§ Activity
A word-for-word copy of the lines below, starting at the line with "RADIO3 pin MOSI: D7 -> D1" and ending at the last one, is what you should give. Omit every picture.

[Opening Supplied records section]

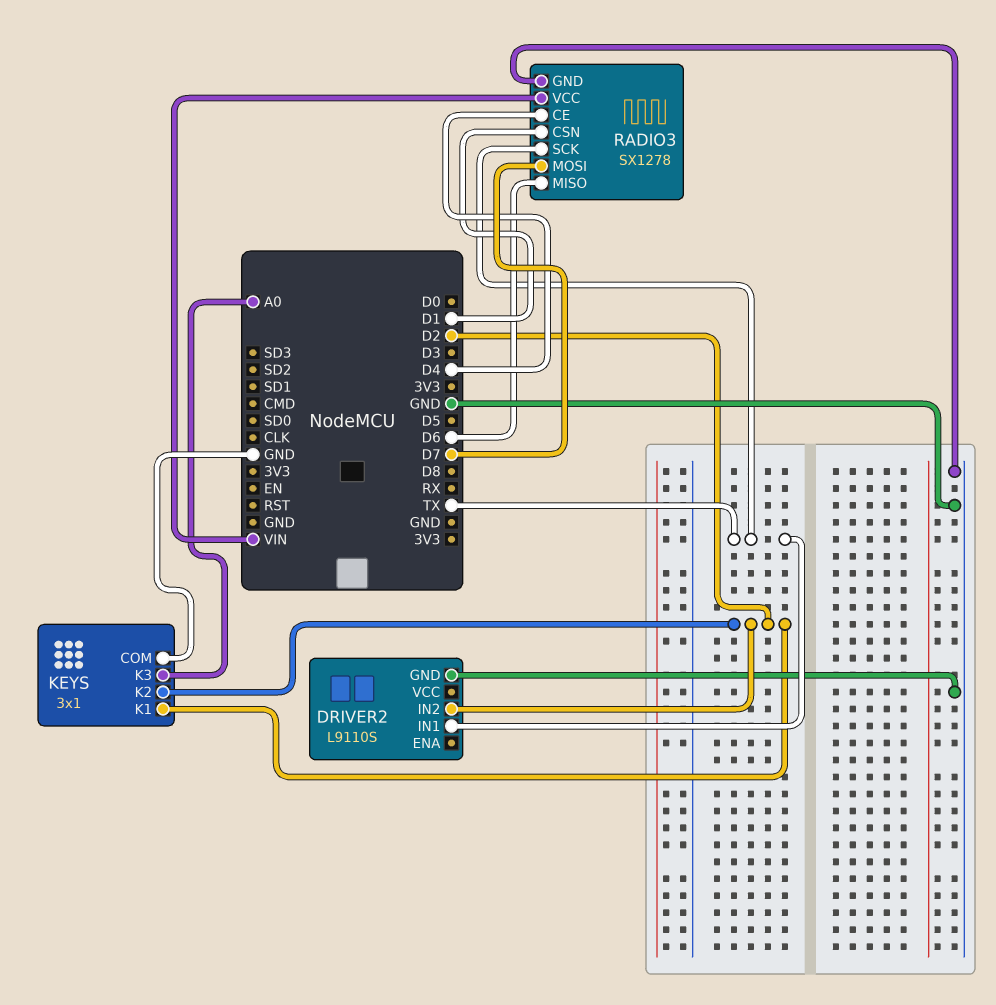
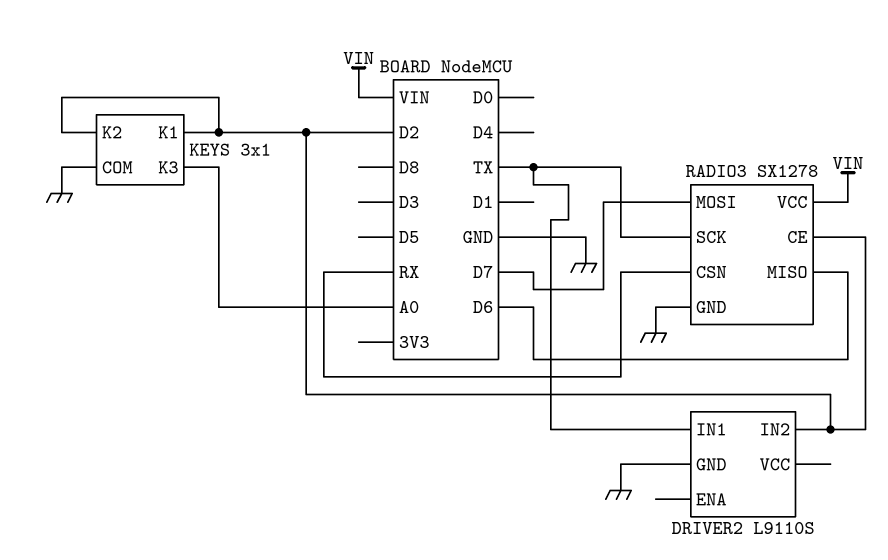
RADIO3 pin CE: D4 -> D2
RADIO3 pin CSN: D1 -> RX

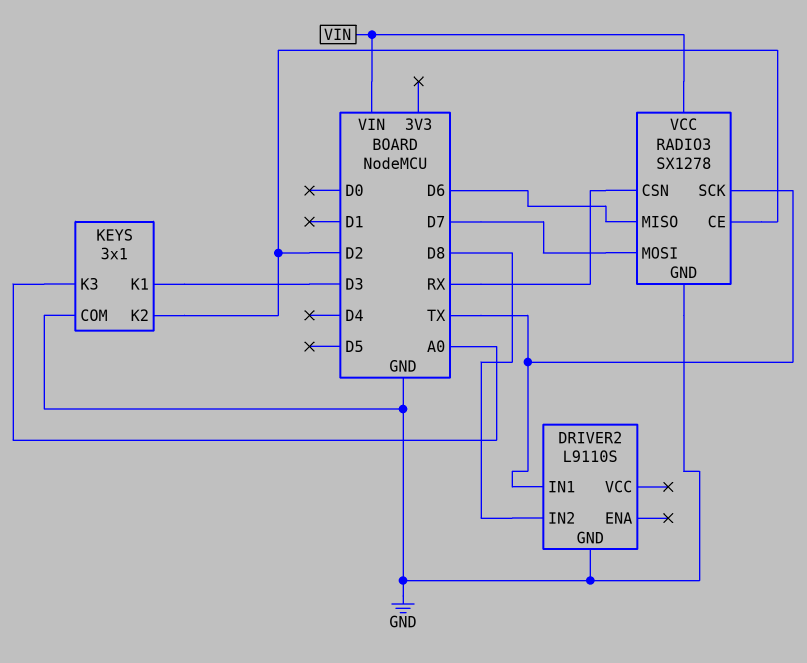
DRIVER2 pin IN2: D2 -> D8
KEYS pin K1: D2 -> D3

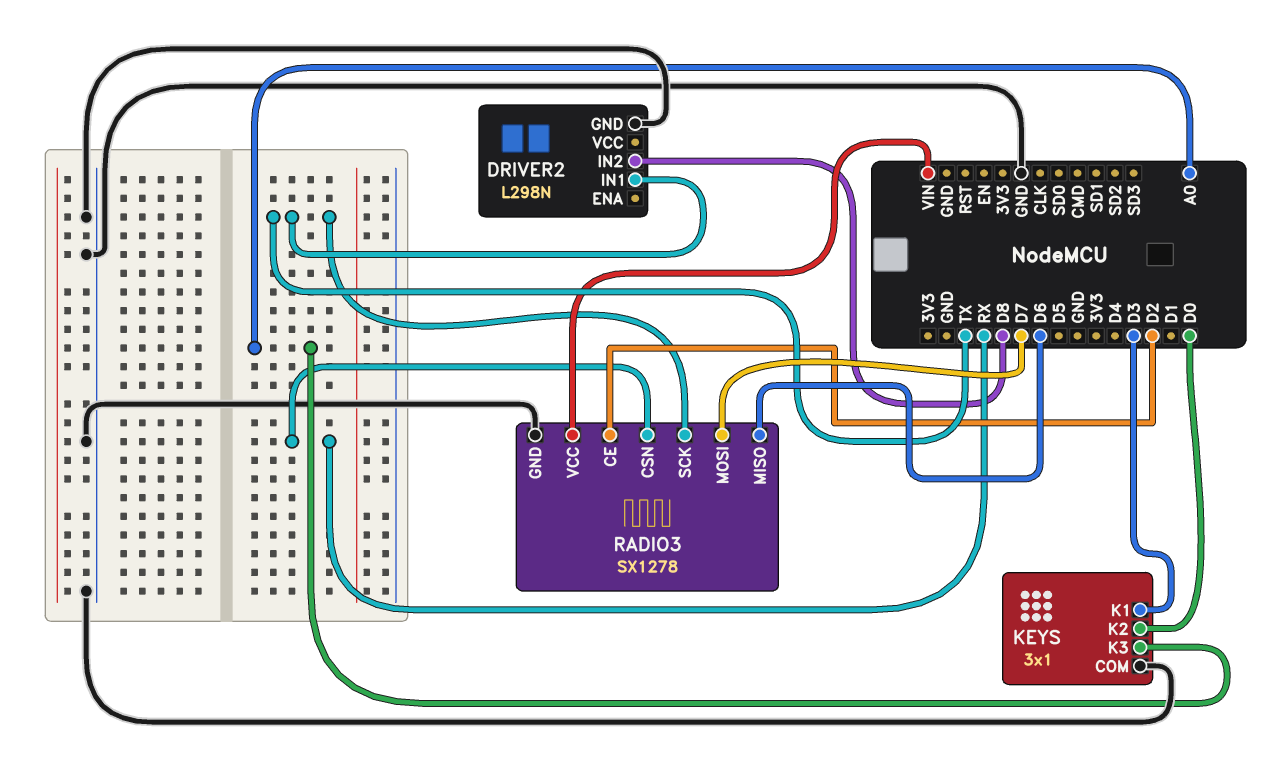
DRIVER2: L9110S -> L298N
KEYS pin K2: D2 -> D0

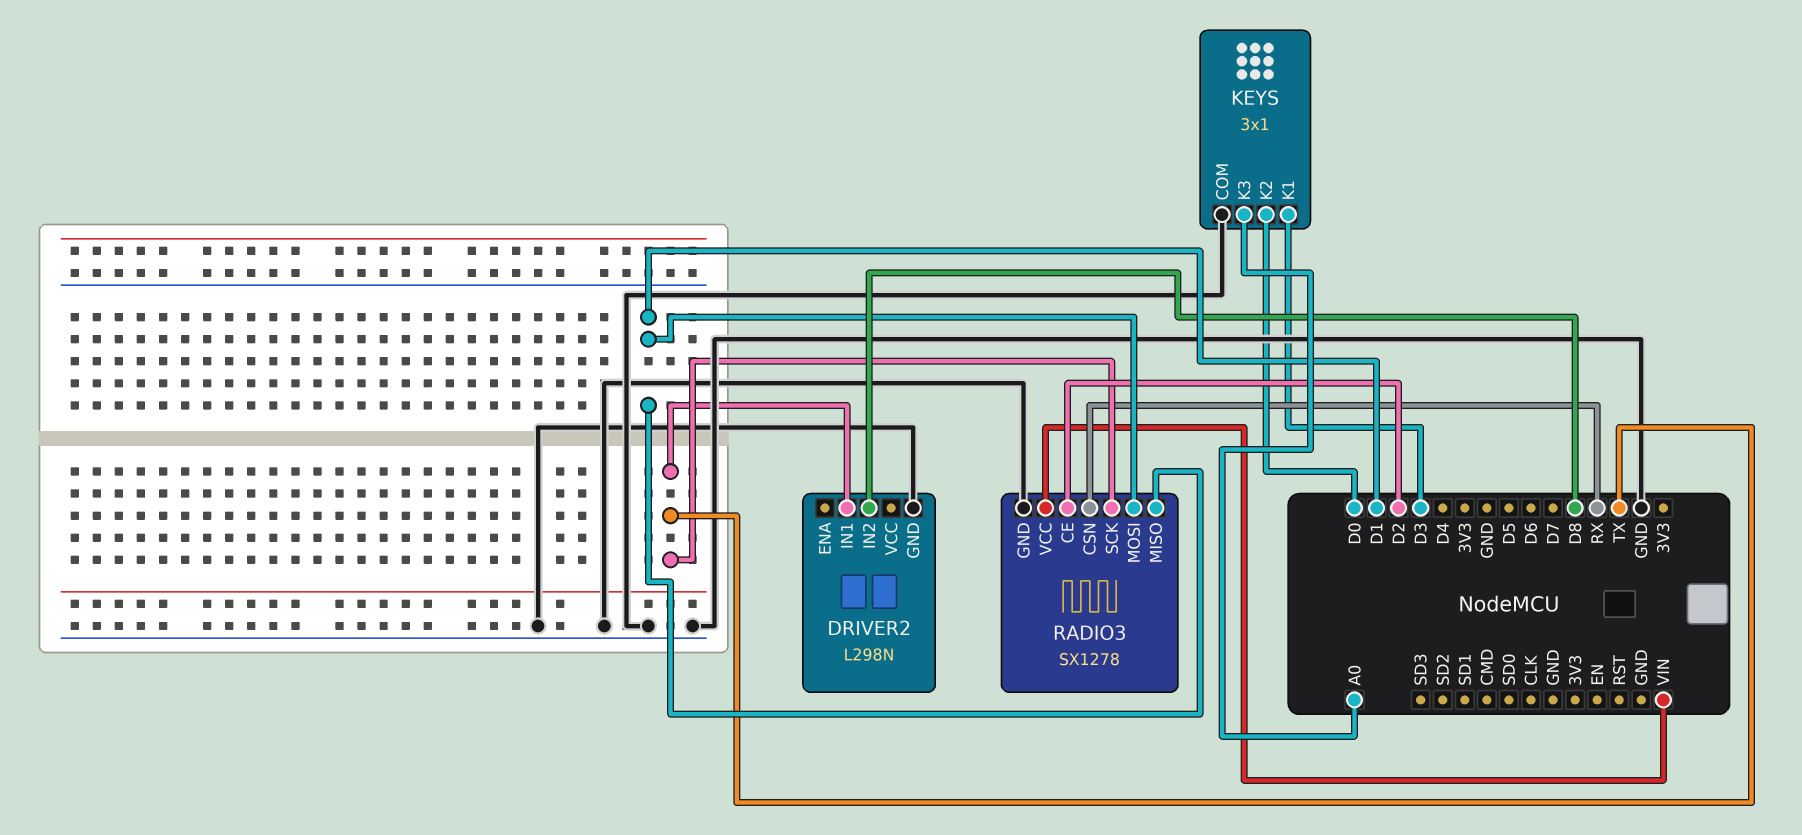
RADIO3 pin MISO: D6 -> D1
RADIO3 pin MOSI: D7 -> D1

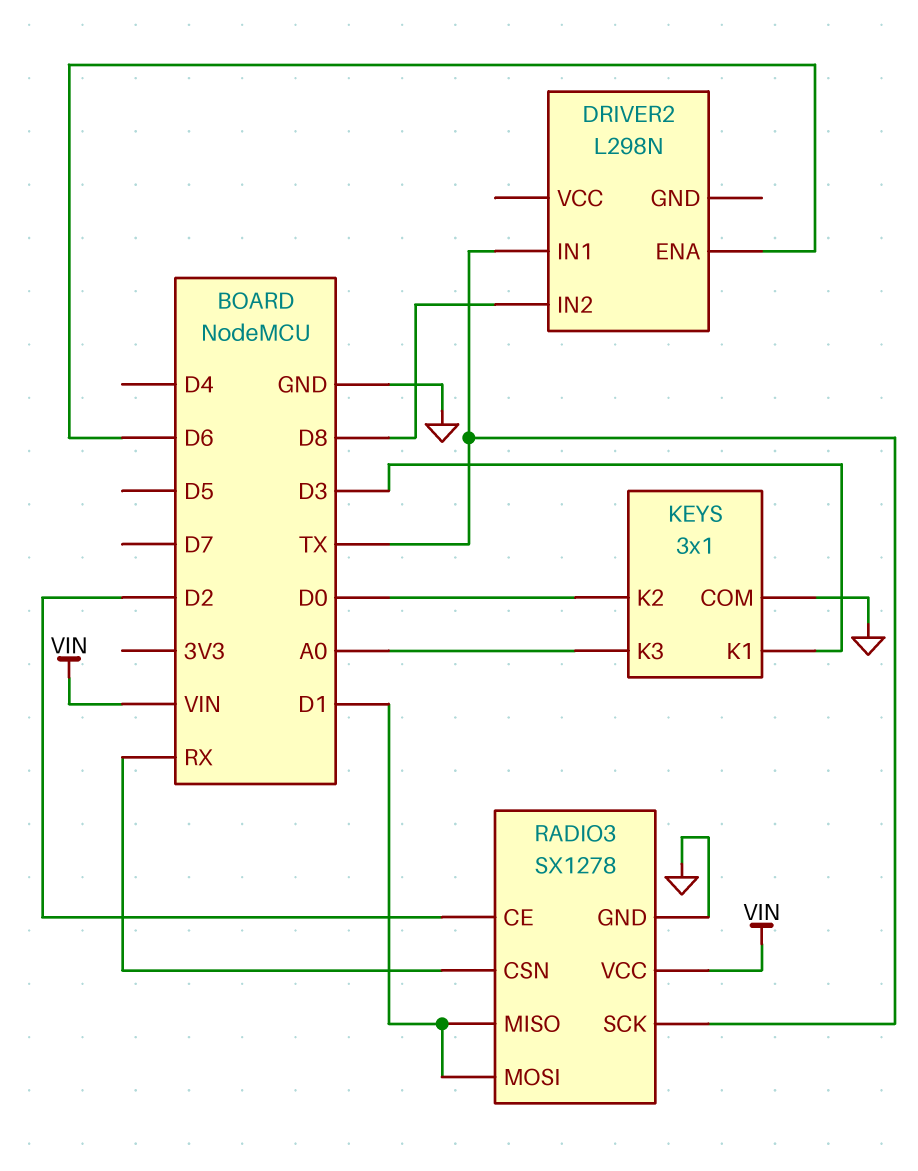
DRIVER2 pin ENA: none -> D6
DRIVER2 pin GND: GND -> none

[Closing Supplied records section]

§ Your response
RADIO3 pin MOSI: D7 -> D1

DRIVER2 pin ENA: none -> D6
DRIVER2 pin GND: GND -> none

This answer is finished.